▸ **WHAT THE TASK ASKS**
Produce as output only the lines below starting at the line with "TOF pin XSHUT: RX0 -> D21" and continuing through the line with "JOY3 pin SW: B9 -> A8", each one exactly as written.

▸ **DATA FOR THE TASK**

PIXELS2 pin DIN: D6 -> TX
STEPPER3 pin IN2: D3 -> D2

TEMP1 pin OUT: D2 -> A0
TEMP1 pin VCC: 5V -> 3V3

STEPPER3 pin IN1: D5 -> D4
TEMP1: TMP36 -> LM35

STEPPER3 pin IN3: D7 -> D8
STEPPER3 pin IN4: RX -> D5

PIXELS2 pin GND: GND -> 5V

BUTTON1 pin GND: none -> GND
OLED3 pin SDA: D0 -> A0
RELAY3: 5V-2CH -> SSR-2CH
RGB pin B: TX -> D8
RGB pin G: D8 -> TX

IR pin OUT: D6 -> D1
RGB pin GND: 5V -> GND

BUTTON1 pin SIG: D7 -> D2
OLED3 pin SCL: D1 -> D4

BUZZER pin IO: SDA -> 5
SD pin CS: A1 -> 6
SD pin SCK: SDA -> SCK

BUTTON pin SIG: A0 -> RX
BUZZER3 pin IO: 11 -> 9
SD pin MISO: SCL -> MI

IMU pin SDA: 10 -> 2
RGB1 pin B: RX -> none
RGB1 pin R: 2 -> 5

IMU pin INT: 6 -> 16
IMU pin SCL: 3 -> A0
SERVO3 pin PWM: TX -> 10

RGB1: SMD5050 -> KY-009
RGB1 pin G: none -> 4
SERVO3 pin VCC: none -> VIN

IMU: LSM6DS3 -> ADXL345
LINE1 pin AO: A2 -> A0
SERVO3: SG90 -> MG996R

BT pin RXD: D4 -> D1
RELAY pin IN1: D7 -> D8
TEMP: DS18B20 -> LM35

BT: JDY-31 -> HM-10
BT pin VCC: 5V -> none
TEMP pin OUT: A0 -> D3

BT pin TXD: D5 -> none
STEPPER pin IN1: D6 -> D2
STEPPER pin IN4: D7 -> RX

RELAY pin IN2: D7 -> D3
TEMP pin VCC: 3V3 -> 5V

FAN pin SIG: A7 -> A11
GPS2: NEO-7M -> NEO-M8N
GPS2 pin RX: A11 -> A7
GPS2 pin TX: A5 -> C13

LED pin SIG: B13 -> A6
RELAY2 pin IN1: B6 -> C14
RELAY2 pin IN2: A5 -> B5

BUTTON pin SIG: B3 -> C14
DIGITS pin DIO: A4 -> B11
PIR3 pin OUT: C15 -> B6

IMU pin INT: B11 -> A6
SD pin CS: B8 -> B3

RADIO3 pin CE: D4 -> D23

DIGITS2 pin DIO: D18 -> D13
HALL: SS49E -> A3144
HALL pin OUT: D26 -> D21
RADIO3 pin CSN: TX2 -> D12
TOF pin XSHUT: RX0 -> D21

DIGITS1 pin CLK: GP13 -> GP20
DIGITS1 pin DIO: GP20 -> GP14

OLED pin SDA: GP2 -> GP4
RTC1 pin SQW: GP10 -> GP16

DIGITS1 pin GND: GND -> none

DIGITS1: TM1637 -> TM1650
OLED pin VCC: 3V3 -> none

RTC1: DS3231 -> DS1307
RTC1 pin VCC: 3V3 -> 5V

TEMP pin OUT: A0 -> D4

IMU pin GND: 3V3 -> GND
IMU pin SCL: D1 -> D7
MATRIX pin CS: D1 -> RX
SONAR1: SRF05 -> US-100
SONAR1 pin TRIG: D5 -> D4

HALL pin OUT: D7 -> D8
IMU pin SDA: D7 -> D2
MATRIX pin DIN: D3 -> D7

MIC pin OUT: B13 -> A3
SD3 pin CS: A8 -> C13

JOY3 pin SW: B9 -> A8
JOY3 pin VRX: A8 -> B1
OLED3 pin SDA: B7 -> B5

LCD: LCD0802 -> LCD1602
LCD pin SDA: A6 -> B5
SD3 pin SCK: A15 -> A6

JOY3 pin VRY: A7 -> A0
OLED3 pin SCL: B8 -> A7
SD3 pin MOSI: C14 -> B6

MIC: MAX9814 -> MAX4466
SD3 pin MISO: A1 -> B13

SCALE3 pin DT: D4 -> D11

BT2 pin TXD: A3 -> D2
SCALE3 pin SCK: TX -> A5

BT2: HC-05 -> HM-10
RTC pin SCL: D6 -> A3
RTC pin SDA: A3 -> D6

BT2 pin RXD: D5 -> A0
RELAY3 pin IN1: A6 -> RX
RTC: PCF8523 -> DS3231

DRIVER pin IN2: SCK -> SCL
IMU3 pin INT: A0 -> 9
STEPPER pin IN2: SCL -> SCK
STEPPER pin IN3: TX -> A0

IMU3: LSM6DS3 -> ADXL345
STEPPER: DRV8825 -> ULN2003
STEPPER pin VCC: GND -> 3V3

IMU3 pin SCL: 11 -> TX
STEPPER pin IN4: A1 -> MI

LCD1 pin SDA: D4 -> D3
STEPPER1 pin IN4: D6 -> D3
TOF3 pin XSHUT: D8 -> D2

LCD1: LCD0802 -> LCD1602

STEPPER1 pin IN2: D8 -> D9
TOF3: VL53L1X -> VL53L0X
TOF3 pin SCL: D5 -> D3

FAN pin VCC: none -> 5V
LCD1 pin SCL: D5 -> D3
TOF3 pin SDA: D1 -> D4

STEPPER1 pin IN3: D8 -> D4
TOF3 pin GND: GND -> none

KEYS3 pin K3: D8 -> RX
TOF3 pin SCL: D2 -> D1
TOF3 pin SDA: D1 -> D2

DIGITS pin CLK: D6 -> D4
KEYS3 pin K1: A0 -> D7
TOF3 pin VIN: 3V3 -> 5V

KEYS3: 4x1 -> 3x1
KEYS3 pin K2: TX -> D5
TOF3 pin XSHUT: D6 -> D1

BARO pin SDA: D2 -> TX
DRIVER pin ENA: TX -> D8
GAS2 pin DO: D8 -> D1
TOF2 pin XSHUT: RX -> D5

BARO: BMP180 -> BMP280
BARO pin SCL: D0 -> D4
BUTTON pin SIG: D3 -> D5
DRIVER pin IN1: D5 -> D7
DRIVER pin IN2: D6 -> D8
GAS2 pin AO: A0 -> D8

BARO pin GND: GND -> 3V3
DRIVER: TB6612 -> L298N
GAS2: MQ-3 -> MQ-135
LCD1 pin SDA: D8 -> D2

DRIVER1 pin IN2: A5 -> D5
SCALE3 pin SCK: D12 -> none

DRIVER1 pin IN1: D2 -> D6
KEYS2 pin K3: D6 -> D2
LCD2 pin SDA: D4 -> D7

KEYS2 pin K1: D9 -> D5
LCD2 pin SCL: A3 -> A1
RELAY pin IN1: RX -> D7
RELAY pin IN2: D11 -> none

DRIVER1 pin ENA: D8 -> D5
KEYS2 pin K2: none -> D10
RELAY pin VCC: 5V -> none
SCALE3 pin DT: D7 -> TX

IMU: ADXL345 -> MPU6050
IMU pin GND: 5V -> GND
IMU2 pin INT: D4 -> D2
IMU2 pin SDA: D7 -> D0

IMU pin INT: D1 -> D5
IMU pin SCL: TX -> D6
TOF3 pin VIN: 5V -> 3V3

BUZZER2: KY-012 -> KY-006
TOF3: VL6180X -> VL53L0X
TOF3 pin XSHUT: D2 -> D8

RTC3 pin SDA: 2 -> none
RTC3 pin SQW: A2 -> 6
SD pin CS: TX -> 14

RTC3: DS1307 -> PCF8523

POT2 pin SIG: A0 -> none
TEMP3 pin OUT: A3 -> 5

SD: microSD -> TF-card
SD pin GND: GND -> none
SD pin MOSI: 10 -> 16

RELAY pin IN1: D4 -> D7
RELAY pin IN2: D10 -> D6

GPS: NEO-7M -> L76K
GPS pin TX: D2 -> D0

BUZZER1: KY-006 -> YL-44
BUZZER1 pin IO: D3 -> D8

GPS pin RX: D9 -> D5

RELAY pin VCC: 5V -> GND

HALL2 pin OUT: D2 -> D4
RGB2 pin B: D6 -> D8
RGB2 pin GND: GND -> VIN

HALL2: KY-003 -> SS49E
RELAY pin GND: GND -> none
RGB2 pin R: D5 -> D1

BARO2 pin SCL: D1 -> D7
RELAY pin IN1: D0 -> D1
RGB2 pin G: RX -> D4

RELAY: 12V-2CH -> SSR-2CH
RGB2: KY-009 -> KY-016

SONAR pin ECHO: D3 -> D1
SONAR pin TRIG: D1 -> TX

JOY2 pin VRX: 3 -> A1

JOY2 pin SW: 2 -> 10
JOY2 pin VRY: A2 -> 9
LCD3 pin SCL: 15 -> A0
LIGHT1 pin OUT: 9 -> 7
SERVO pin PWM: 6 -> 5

▸ **ANSWER SECTION**
TOF pin XSHUT: RX0 -> D21

DIGITS1 pin CLK: GP13 -> GP20
DIGITS1 pin DIO: GP20 -> GP14

OLED pin SDA: GP2 -> GP4
RTC1 pin SQW: GP10 -> GP16

DIGITS1 pin GND: GND -> none

DIGITS1: TM1637 -> TM1650
OLED pin VCC: 3V3 -> none

RTC1: DS3231 -> DS1307
RTC1 pin VCC: 3V3 -> 5V

TEMP pin OUT: A0 -> D4

IMU pin GND: 3V3 -> GND
IMU pin SCL: D1 -> D7
MATRIX pin CS: D1 -> RX
SONAR1: SRF05 -> US-100
SONAR1 pin TRIG: D5 -> D4

HALL pin OUT: D7 -> D8
IMU pin SDA: D7 -> D2
MATRIX pin DIN: D3 -> D7

MIC pin OUT: B13 -> A3
SD3 pin CS: A8 -> C13

JOY3 pin SW: B9 -> A8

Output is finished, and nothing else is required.